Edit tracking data
[Start of section]

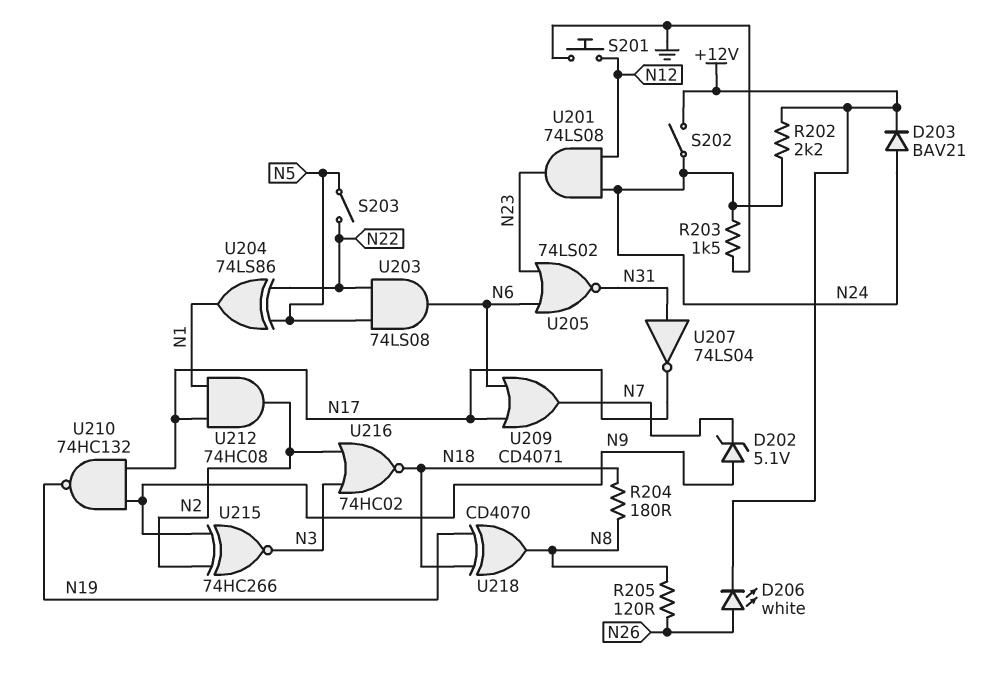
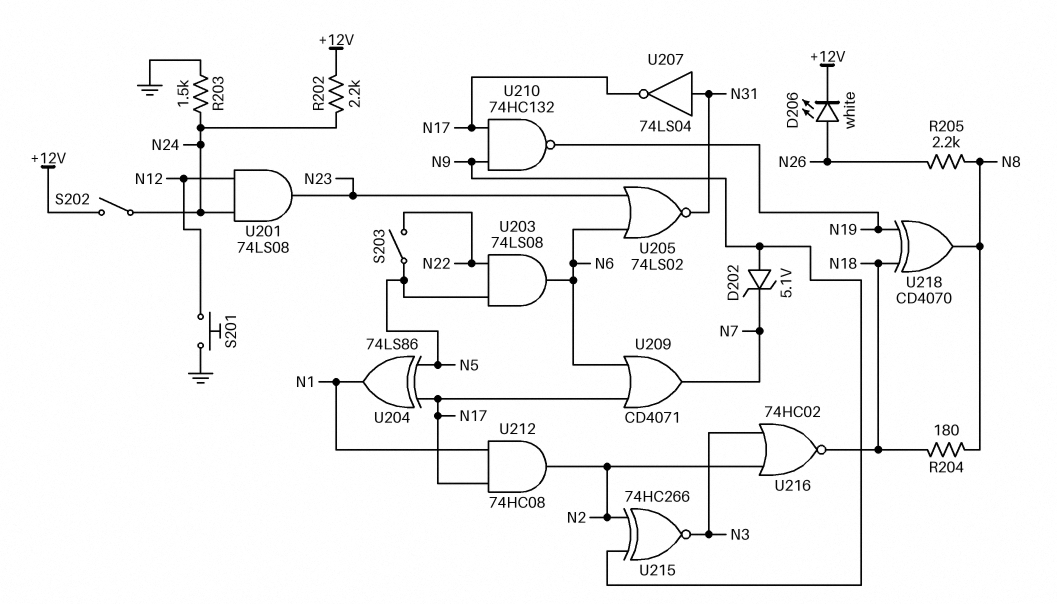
D203: diode BAV21 (A N24, K +12V) -> none
R205: 120 (N8, N26) -> 2.2k (N8, N26)
U204: XOR 74LS86 (in N5, in N22, out N1) -> XOR 74LS86 (in N5, in N17, out N1)

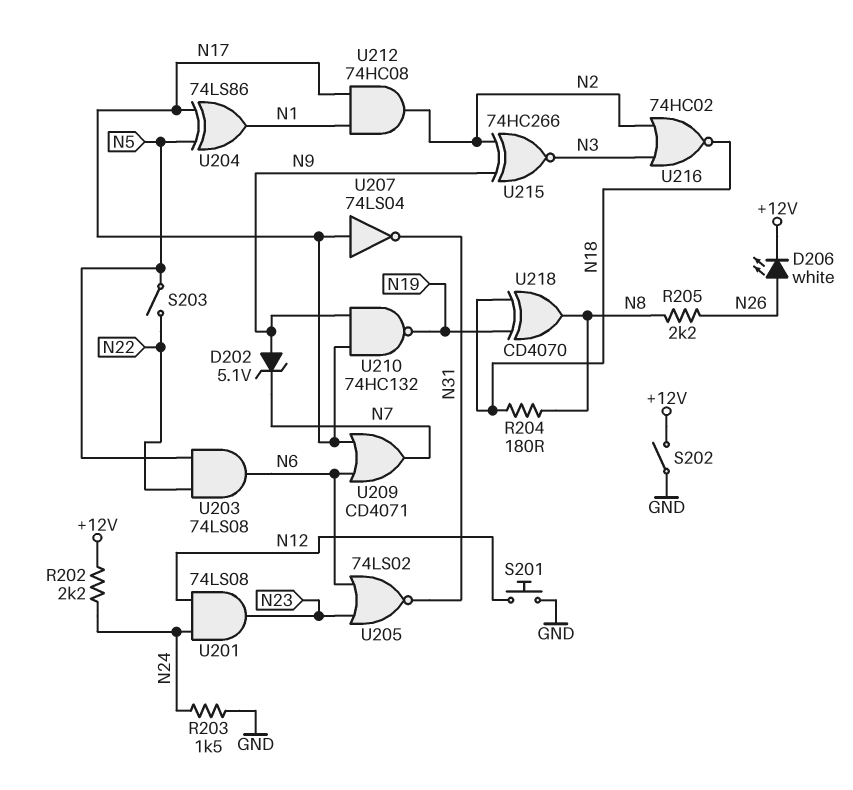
S202: switch (+12V, N24) -> switch (+12V, GND)
U207: NOT 74LS04 (in N31, out N17) -> NOT 74LS04 (in N17, out N31)

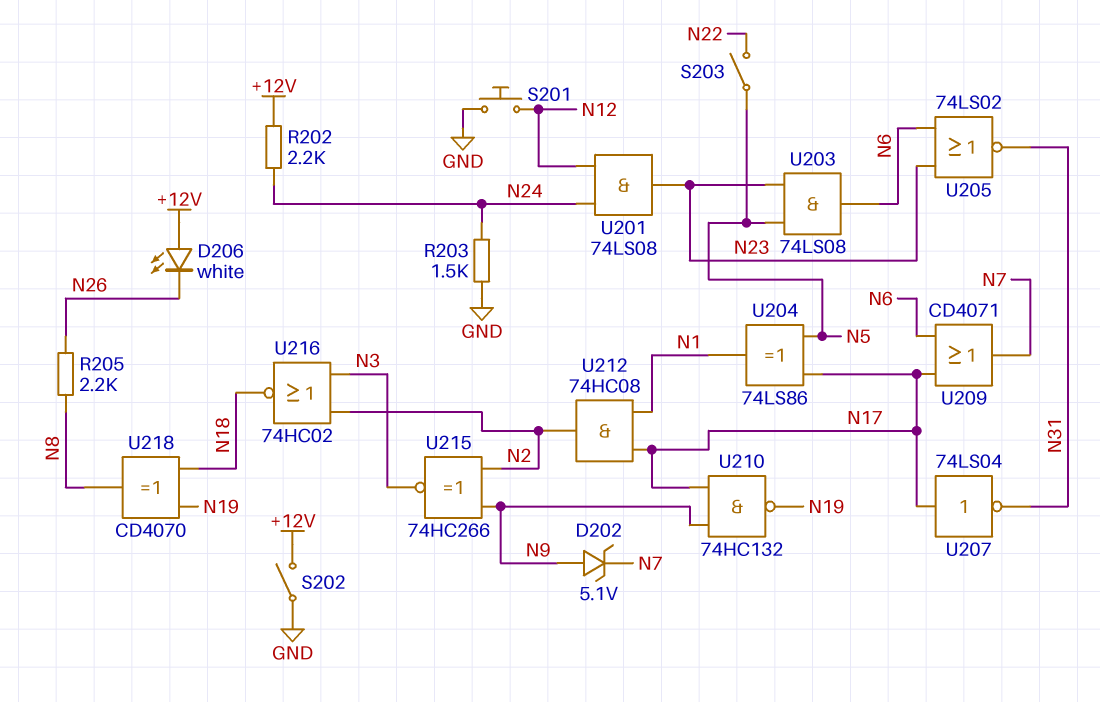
D206: LED white (A N26, K +12V) -> LED white (A +12V, K N26)
R204: 180 (N8, N18) -> none
U203: AND 74LS08 (in N5, in N22, out N6) -> AND 74LS08 (in N5, in N23, out N6)

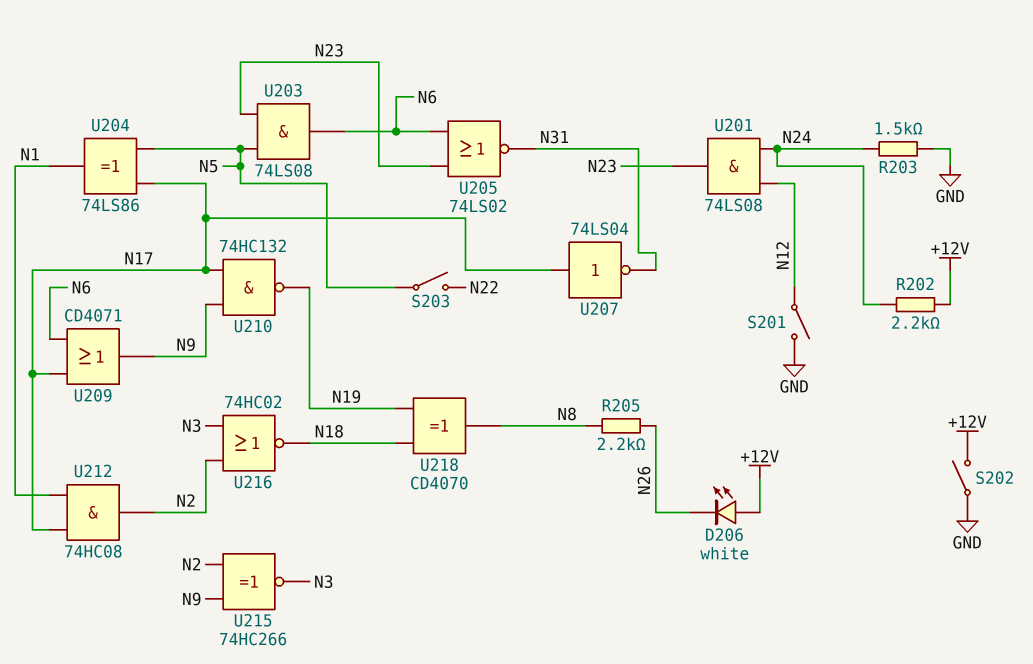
D202: zener 5.1V (A N9, K N7) -> none
S201: button (GND, N12) -> switch (GND, N12)
U209: OR CD4071 (in N6, in N17, out N7) -> OR CD4071 (in N6, in N17, out N9)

[End of section]

• _WHAT IS BEING ASKED_: Please repeat, exactly as written, only the lines from the line with "U207: NOT 74LS04" to the end of the data, leaving out every picture.

• _TASK RESULT_:
U207: NOT 74LS04 (in N31, out N17) -> NOT 74LS04 (in N17, out N31)

D206: LED white (A N26, K +12V) -> LED white (A +12V, K N26)
R204: 180 (N8, N18) -> none
U203: AND 74LS08 (in N5, in N22, out N6) -> AND 74LS08 (in N5, in N23, out N6)

D202: zener 5.1V (A N9, K N7) -> none
S201: button (GND, N12) -> switch (GND, N12)
U209: OR CD4071 (in N6, in N17, out N7) -> OR CD4071 (in N6, in N17, out N9)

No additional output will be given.